Every record must be copied exactly, except that pictures are dropped.
+++ AVAILABLE RECORDS
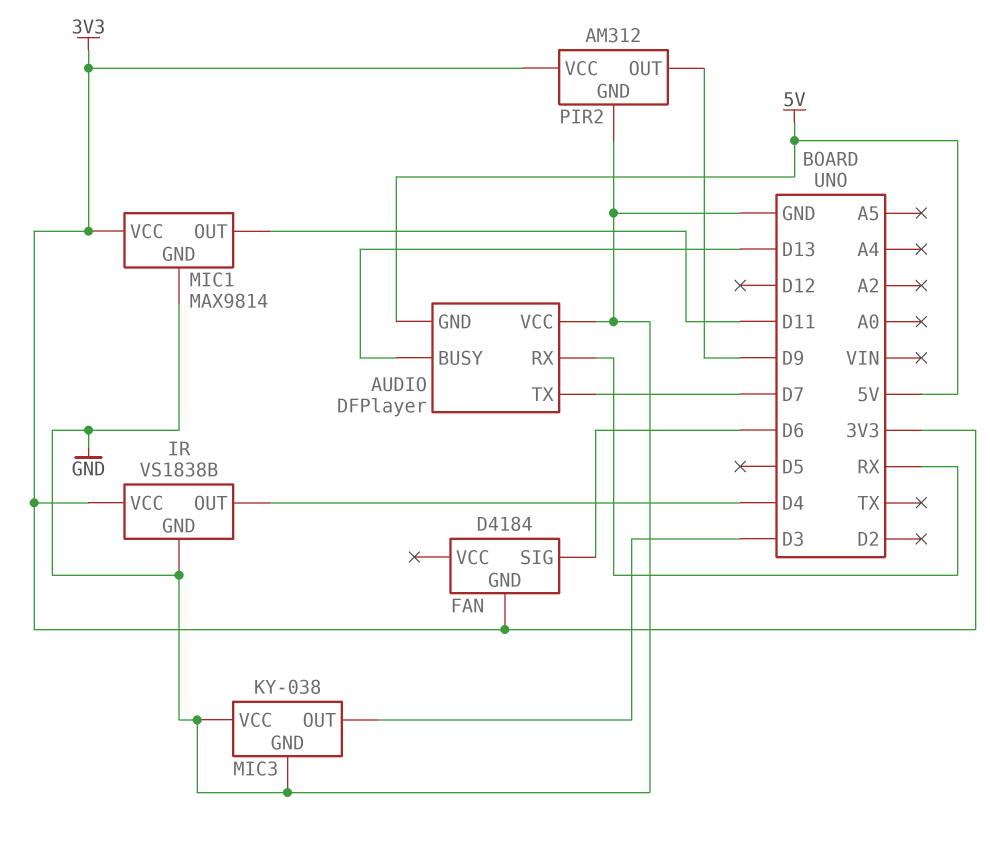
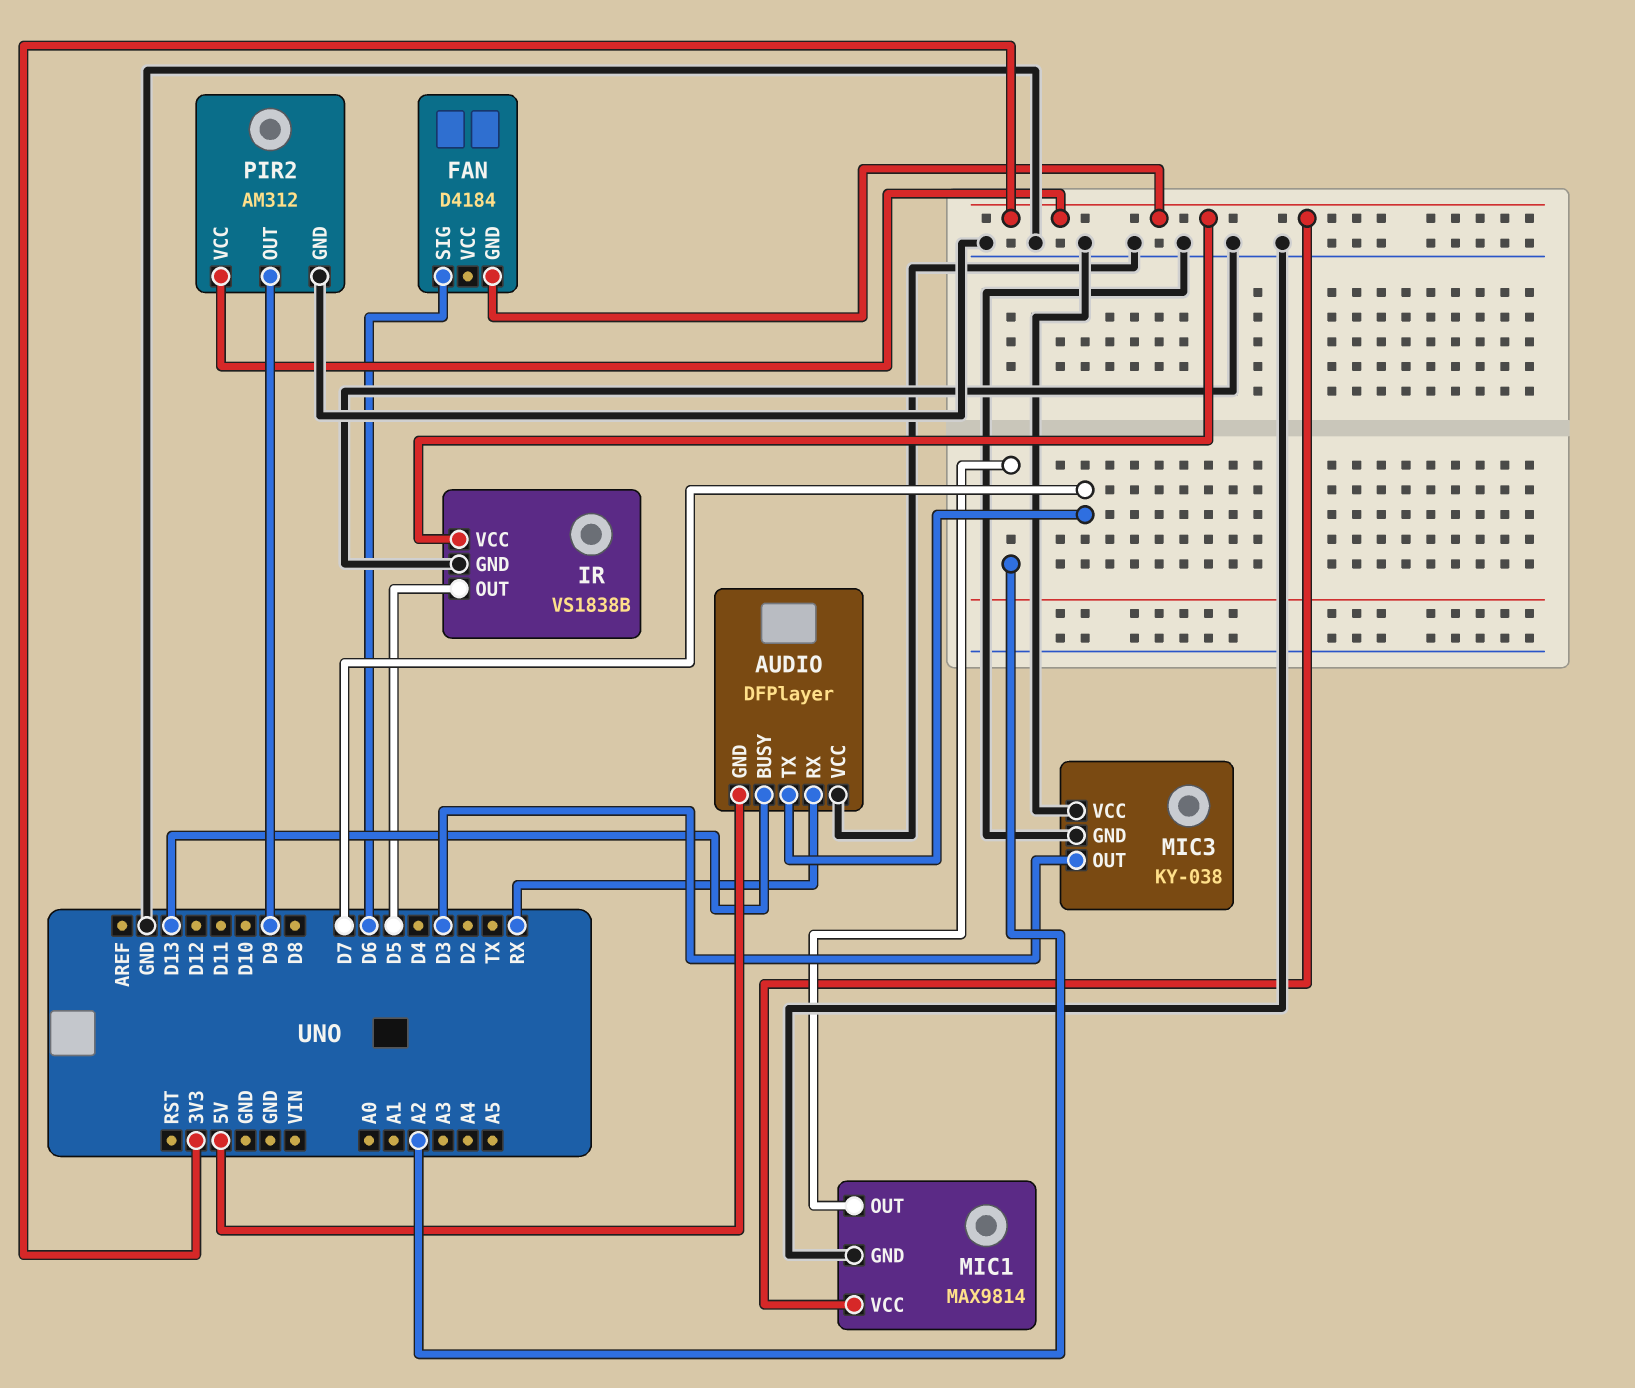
IR pin OUT: D4 -> D5
MIC1 pin OUT: D11 -> A2

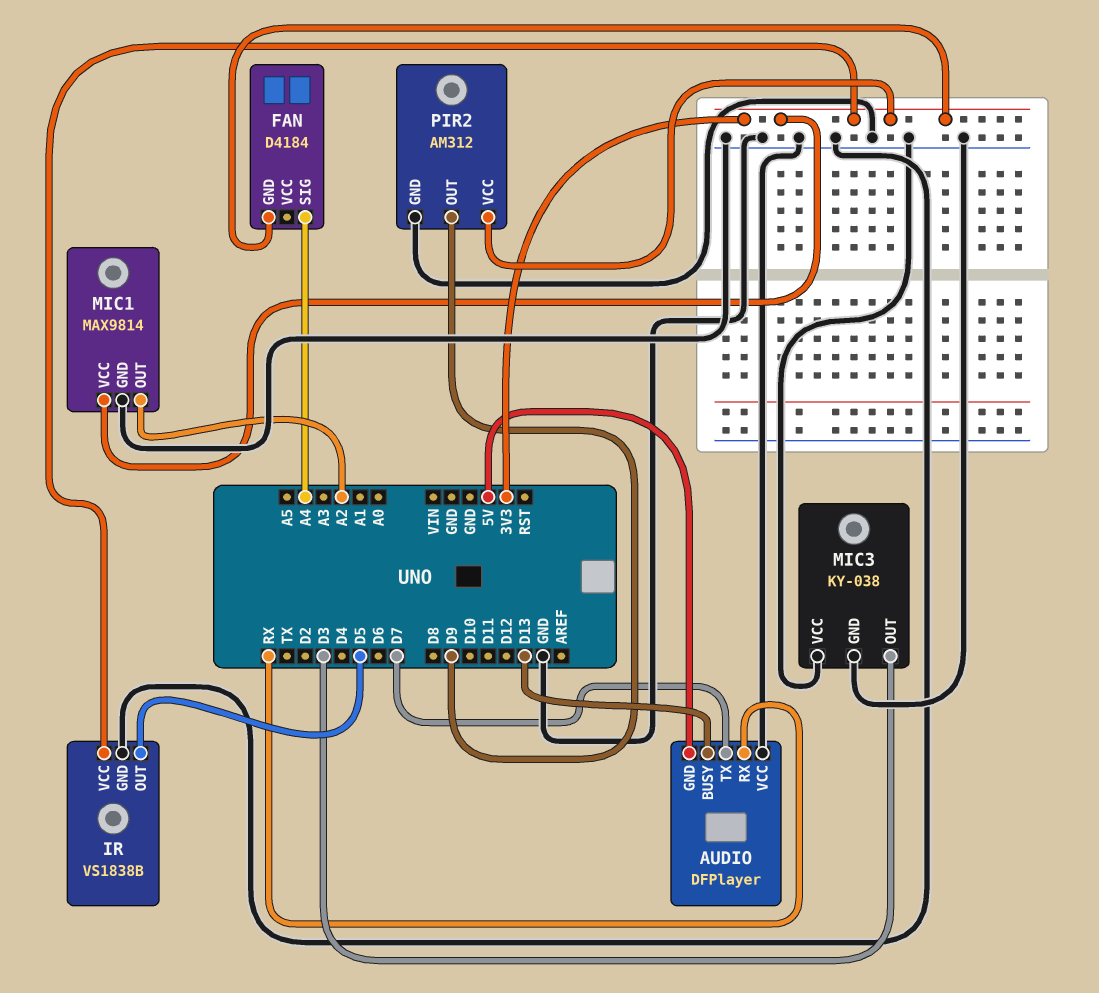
FAN pin SIG: D6 -> A4

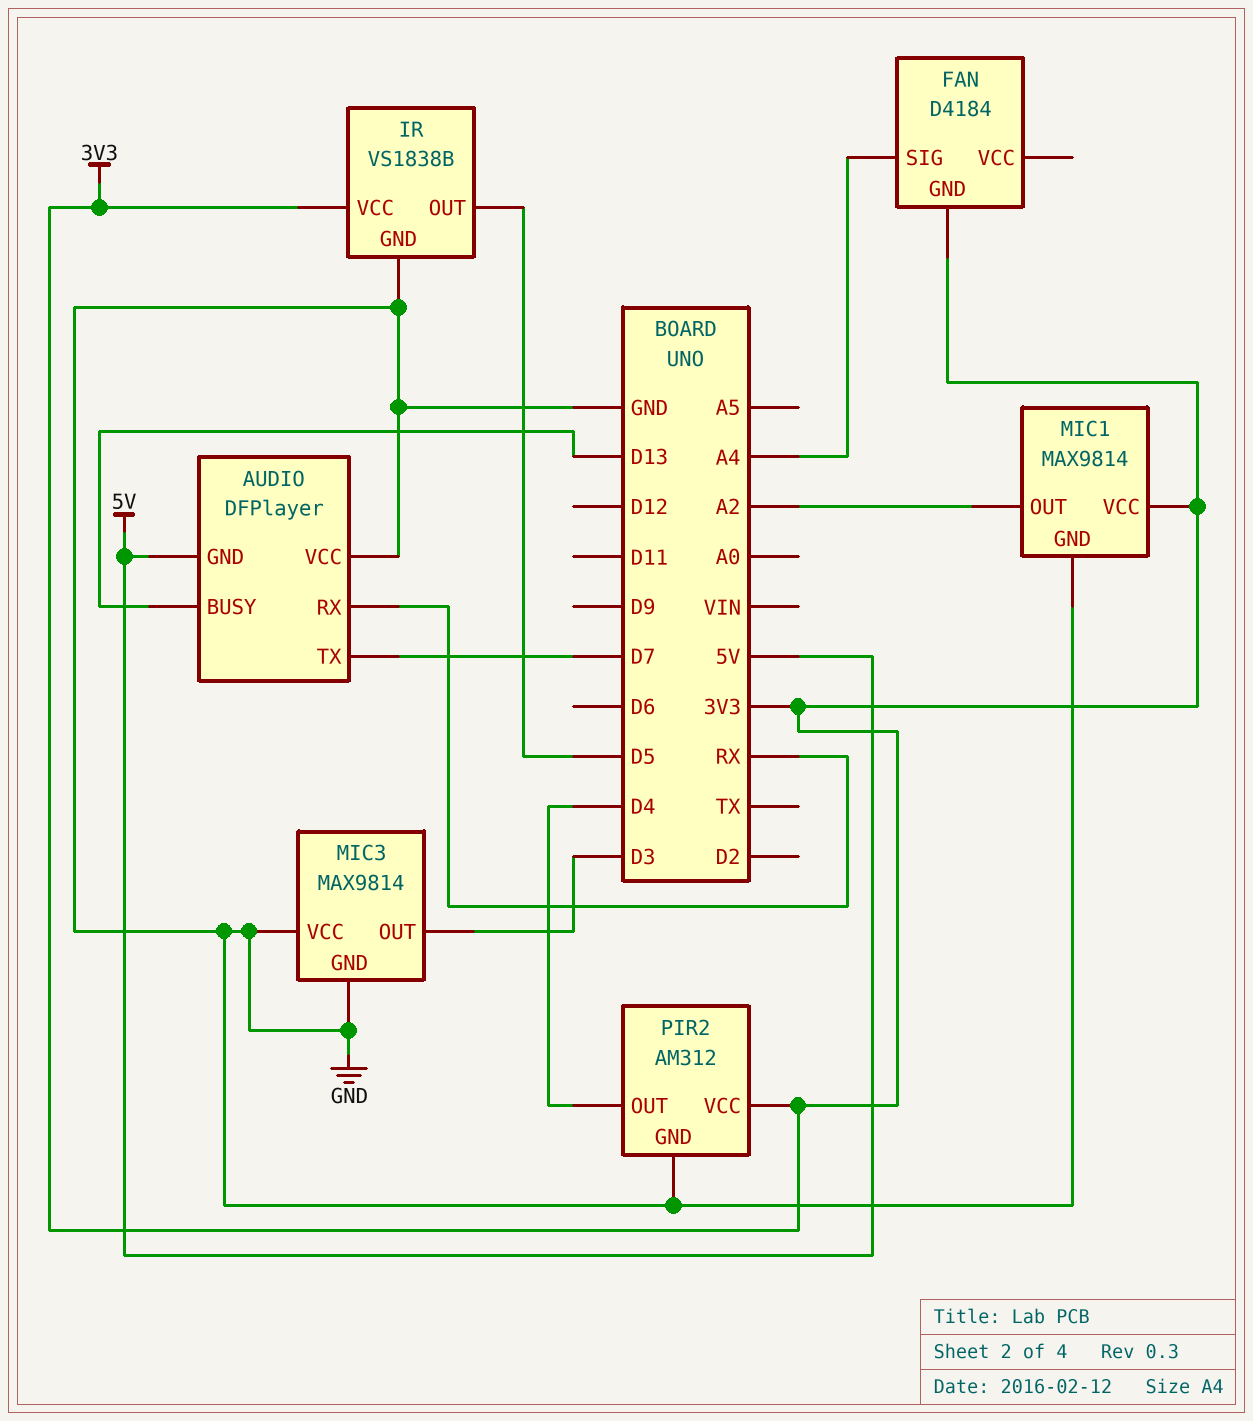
MIC3: KY-038 -> MAX9814
PIR2 pin OUT: D9 -> D4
++++++
EXERCISE SOLUTION:
IR pin OUT: D4 -> D5
MIC1 pin OUT: D11 -> A2

FAN pin SIG: D6 -> A4

MIC3: KY-038 -> MAX9814
PIR2 pin OUT: D9 -> D4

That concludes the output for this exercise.